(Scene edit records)
════════
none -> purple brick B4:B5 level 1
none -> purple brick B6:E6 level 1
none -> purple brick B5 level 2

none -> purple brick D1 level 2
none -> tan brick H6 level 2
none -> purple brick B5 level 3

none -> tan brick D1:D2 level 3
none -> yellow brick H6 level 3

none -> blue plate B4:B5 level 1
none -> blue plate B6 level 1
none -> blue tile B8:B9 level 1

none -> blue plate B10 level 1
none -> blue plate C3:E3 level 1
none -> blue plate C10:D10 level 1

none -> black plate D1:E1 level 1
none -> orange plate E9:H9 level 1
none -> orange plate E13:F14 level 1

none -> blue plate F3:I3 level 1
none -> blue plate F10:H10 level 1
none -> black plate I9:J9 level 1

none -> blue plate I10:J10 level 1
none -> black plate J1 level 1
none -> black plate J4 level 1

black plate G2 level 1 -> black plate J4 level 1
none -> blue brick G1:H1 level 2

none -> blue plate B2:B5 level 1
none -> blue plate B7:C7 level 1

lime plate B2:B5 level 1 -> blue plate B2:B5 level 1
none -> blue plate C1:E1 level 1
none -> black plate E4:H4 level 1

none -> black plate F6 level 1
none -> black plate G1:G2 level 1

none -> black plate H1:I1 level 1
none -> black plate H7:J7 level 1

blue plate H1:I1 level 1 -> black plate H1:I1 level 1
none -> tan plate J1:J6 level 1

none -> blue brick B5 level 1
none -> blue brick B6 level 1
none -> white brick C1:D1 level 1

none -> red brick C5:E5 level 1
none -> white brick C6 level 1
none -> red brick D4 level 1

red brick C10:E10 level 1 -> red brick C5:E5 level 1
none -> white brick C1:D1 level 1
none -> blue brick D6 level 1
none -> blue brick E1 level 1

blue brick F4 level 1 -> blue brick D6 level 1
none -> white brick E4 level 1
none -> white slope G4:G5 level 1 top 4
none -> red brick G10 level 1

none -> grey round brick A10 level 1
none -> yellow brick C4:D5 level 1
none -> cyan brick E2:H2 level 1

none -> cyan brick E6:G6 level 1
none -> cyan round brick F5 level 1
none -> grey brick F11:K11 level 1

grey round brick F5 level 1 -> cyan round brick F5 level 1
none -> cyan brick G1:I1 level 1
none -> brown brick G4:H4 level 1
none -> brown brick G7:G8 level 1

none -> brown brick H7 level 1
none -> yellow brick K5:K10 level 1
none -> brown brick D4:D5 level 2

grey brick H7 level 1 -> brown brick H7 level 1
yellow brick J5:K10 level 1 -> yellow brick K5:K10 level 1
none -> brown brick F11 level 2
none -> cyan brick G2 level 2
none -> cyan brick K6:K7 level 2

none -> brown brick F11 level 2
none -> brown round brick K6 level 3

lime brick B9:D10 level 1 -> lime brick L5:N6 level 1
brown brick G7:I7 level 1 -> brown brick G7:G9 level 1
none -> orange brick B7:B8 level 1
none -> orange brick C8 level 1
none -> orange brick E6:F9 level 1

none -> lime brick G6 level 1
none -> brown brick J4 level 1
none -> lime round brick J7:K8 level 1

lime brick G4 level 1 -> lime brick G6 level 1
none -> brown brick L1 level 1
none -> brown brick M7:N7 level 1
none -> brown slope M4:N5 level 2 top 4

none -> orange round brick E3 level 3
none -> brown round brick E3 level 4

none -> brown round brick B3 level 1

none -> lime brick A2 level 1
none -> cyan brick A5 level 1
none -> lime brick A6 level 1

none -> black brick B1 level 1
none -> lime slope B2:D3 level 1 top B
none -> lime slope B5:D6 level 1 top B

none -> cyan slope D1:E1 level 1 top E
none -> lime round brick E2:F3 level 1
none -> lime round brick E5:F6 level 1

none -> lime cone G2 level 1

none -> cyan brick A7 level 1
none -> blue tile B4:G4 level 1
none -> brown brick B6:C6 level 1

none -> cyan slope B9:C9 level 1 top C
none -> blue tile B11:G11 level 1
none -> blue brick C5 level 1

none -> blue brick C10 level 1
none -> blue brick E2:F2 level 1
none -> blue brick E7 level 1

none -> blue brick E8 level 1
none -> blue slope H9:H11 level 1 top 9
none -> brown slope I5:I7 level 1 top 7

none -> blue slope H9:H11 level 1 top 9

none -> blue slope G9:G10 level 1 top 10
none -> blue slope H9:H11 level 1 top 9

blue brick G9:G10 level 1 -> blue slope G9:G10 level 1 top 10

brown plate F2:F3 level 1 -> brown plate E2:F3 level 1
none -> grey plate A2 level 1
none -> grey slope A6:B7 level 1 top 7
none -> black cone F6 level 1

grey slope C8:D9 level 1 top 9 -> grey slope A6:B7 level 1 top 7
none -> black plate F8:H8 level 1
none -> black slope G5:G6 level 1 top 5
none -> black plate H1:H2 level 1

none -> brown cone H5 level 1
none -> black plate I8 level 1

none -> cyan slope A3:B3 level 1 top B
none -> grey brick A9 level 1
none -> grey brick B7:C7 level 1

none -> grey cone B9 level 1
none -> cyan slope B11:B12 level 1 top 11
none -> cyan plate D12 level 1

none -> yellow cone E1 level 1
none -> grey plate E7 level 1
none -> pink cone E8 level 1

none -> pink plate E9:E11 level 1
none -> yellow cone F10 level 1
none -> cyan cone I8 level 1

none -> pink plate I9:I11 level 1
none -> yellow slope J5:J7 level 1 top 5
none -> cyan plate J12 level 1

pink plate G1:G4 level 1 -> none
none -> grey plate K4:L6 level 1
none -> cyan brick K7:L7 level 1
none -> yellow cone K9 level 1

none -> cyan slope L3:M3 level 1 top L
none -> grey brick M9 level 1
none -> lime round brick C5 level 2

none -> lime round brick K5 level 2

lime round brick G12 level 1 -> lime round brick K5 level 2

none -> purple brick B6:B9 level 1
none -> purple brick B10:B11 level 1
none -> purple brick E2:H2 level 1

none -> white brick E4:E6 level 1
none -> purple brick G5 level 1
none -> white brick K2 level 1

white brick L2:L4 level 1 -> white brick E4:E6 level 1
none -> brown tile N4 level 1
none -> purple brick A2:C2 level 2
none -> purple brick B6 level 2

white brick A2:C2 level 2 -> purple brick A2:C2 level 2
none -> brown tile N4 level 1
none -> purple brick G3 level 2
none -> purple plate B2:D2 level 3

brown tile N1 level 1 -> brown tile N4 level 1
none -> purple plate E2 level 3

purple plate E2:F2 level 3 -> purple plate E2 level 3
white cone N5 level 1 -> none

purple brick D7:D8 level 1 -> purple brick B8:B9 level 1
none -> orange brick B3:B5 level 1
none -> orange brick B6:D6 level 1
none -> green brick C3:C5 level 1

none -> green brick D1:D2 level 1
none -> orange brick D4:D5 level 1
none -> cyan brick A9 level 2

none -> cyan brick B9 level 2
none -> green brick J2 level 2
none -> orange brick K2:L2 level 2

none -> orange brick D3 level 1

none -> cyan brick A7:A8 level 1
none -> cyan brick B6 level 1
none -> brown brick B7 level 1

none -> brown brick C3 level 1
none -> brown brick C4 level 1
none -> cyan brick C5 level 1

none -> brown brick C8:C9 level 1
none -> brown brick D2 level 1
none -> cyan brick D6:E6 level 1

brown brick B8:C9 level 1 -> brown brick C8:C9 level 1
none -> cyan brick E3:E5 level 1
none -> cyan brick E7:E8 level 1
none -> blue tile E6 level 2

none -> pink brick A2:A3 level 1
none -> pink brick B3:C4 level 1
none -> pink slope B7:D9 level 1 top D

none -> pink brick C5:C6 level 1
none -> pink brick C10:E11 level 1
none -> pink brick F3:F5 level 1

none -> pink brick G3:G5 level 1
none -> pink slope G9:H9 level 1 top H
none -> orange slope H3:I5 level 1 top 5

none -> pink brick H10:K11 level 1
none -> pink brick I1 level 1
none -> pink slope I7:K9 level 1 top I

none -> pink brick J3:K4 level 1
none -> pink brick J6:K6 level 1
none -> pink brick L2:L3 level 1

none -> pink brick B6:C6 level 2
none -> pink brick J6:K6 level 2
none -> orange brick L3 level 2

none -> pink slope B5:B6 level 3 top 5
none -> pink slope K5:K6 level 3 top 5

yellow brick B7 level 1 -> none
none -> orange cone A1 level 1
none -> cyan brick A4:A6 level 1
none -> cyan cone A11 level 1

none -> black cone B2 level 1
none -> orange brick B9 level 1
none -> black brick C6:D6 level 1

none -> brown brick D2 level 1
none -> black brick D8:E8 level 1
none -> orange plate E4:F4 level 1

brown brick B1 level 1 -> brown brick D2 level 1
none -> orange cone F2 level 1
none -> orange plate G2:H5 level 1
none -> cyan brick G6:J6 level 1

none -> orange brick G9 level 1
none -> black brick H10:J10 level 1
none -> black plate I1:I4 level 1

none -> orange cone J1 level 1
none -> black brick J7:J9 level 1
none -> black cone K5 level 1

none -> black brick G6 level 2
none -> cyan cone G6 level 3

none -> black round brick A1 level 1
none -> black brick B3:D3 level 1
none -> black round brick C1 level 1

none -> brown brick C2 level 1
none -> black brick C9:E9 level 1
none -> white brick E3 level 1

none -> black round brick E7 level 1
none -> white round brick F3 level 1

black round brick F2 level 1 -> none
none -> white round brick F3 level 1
════════
## [YOUR GOAL]
Could you reproduce exactly the lines of the entries above, from the one with "none -> cyan round brick F5 level 1" through the one with "grey brick H7", and nothing else?

## [TASK RESULT]
none -> cyan round brick F5 level 1
none -> grey brick F11:K11 level 1

grey round brick F5 level 1 -> cyan round brick F5 level 1
none -> cyan brick G1:I1 level 1
none -> brown brick G4:H4 level 1
none -> brown brick G7:G8 level 1

none -> brown brick H7 level 1
none -> yellow brick K5:K10 level 1
none -> brown brick D4:D5 level 2

grey brick H7 level 1 -> brown brick H7 level 1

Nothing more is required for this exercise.